Object tracking records

________

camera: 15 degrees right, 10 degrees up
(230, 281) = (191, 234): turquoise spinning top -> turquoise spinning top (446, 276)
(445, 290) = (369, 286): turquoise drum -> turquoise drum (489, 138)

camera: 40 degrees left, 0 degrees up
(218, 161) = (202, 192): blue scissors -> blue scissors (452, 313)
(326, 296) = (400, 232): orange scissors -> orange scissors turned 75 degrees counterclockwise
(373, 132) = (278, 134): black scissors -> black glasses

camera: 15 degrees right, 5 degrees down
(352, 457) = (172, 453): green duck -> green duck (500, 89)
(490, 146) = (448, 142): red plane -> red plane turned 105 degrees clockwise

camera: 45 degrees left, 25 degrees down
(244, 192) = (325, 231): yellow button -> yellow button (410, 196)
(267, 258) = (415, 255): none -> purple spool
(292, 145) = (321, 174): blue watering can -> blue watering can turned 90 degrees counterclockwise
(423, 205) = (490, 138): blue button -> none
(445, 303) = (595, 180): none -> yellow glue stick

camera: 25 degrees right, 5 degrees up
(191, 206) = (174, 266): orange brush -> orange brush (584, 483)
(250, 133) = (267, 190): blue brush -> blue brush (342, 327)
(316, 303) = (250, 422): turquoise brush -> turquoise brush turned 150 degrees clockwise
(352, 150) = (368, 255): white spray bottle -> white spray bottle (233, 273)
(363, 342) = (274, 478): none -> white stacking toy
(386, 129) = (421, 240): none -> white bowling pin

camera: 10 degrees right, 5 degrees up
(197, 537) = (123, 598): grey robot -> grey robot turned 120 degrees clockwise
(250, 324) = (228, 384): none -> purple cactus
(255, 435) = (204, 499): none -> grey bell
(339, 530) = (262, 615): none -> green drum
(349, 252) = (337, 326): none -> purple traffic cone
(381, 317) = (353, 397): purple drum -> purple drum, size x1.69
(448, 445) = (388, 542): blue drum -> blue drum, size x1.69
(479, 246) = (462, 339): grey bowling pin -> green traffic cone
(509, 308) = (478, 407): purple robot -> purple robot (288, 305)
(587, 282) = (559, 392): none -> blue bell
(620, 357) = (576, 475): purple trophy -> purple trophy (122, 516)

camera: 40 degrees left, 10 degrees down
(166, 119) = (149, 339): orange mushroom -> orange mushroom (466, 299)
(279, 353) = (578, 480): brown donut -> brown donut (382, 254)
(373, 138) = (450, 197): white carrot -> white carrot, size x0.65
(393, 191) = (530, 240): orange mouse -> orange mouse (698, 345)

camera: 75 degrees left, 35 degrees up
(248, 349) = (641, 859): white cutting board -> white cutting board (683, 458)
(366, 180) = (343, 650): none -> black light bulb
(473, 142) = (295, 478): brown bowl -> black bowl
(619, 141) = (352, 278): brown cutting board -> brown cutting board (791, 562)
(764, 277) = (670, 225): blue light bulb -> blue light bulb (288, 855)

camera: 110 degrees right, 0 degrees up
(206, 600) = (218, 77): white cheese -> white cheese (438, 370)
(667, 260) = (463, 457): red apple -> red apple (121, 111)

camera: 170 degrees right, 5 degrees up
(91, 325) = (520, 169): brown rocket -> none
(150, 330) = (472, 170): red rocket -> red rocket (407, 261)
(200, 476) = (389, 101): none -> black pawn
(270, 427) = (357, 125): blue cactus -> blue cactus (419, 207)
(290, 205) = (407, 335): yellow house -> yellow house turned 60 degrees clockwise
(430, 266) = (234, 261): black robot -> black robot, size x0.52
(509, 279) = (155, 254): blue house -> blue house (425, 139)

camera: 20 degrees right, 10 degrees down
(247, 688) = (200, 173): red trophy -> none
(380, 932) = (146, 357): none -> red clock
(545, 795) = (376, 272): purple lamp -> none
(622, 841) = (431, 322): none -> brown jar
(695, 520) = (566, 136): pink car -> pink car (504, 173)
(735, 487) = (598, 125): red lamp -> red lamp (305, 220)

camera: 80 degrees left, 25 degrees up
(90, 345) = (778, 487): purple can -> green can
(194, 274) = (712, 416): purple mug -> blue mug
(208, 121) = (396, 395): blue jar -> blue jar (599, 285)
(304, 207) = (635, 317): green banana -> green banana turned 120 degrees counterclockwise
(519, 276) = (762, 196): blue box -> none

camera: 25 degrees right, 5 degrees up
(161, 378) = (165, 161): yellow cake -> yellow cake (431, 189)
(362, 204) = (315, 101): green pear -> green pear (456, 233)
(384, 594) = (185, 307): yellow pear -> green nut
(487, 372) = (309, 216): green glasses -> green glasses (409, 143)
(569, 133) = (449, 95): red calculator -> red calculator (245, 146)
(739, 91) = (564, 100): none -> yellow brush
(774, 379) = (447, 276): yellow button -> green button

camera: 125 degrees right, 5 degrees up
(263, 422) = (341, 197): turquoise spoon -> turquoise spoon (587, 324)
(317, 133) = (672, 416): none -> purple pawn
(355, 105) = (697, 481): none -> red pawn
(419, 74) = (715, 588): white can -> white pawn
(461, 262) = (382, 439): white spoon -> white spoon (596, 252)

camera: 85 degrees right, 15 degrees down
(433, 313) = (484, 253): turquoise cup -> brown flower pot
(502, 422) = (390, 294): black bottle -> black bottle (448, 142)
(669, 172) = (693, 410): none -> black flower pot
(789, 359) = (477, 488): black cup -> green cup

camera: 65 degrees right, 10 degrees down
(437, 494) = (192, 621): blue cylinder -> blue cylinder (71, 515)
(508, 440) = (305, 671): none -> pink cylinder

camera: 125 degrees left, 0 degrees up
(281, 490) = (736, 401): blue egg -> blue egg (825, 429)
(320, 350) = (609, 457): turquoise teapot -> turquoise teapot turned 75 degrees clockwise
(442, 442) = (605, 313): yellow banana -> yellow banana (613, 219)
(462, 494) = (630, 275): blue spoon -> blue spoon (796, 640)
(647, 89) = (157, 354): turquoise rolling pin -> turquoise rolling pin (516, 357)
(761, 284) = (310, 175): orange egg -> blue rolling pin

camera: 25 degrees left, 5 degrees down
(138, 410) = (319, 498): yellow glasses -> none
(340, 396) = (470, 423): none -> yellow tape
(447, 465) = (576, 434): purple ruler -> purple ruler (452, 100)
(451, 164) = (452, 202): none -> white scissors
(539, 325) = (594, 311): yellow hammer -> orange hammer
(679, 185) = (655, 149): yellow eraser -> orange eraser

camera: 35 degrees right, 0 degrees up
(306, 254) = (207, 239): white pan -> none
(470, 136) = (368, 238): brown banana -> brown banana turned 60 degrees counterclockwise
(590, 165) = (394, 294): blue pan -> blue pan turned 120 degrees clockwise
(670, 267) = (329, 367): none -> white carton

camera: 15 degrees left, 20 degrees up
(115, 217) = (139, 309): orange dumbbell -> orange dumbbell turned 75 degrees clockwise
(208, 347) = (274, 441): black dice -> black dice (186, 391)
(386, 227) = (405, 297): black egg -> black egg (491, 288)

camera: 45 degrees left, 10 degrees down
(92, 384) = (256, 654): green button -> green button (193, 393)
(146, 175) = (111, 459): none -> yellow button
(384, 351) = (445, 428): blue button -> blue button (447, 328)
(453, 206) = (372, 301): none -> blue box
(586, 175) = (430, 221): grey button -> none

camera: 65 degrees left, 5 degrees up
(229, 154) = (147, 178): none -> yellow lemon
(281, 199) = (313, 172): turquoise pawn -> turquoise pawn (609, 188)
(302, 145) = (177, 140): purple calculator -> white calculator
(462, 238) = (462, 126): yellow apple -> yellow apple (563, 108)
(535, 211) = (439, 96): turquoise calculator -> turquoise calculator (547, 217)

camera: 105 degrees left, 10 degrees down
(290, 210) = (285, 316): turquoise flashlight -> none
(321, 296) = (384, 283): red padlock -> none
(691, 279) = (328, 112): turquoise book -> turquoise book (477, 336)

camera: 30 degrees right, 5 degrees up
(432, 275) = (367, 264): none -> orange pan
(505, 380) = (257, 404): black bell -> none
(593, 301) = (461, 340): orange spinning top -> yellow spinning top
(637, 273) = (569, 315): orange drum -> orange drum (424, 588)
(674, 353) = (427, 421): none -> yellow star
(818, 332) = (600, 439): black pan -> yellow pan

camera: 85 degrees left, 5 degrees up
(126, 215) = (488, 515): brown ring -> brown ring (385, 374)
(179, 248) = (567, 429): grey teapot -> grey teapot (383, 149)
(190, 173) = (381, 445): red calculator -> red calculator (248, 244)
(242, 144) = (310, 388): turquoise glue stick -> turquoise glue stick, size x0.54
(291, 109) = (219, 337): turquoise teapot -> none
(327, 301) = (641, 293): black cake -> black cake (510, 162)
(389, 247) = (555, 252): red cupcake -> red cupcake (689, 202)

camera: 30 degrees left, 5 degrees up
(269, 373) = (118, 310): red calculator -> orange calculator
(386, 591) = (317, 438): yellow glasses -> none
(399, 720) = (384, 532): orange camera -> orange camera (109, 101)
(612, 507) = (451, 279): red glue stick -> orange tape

________

Respond with nothing but the number of lines in the entries that contain the string "size".

EXPECTED ANSWER >>
5